-- Exercise inputs follows --

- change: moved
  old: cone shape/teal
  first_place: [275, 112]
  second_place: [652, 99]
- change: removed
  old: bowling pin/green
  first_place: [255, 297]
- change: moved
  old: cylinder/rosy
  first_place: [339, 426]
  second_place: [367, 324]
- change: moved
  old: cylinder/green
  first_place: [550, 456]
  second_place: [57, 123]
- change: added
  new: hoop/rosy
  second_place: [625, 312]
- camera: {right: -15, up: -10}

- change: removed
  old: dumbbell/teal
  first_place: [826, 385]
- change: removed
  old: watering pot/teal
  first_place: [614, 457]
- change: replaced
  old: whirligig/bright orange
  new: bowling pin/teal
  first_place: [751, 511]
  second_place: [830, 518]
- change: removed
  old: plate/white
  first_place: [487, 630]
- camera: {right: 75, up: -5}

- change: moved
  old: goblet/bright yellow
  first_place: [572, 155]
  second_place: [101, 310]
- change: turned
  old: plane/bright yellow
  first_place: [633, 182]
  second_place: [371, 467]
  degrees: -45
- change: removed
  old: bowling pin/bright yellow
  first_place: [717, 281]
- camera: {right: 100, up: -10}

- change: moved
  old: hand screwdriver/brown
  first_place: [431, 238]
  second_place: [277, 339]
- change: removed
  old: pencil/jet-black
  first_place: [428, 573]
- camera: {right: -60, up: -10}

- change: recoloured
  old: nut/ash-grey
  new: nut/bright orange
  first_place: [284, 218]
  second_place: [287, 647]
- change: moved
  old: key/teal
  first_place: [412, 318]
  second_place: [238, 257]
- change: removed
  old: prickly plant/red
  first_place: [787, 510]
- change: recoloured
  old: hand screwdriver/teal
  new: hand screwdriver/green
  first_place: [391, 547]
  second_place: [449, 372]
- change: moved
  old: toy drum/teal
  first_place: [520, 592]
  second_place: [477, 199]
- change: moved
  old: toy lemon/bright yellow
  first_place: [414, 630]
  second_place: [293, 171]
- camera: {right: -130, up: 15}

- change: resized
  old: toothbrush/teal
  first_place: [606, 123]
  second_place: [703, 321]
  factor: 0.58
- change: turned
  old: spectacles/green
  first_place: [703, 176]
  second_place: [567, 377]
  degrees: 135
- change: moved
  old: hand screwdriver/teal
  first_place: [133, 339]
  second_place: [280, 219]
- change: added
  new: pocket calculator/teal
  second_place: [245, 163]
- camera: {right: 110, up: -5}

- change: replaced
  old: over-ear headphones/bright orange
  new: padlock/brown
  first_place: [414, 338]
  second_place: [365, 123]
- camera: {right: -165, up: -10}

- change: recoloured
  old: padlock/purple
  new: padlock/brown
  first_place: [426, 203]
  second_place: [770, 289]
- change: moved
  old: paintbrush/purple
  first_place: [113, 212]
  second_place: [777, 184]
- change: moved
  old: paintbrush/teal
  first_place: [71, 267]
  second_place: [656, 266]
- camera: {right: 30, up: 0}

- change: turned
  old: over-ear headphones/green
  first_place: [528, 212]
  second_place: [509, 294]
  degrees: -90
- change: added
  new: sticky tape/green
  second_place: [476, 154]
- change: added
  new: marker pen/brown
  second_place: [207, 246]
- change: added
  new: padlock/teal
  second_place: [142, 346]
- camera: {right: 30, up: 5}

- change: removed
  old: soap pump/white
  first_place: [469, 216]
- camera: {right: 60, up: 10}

-- Exercise inputs concluded --

Everything from the first line of the entries above through the line with "first_place: [550, 456]" is to be reproduced exactly, and nothing else.

Output:
- change: moved
  old: cone shape/teal
  first_place: [275, 112]
  second_place: [652, 99]
- change: removed
  old: bowling pin/green
  first_place: [255, 297]
- change: moved
  old: cylinder/rosy
  first_place: [339, 426]
  second_place: [367, 324]
- change: moved
  old: cylinder/green
  first_place: [550, 456]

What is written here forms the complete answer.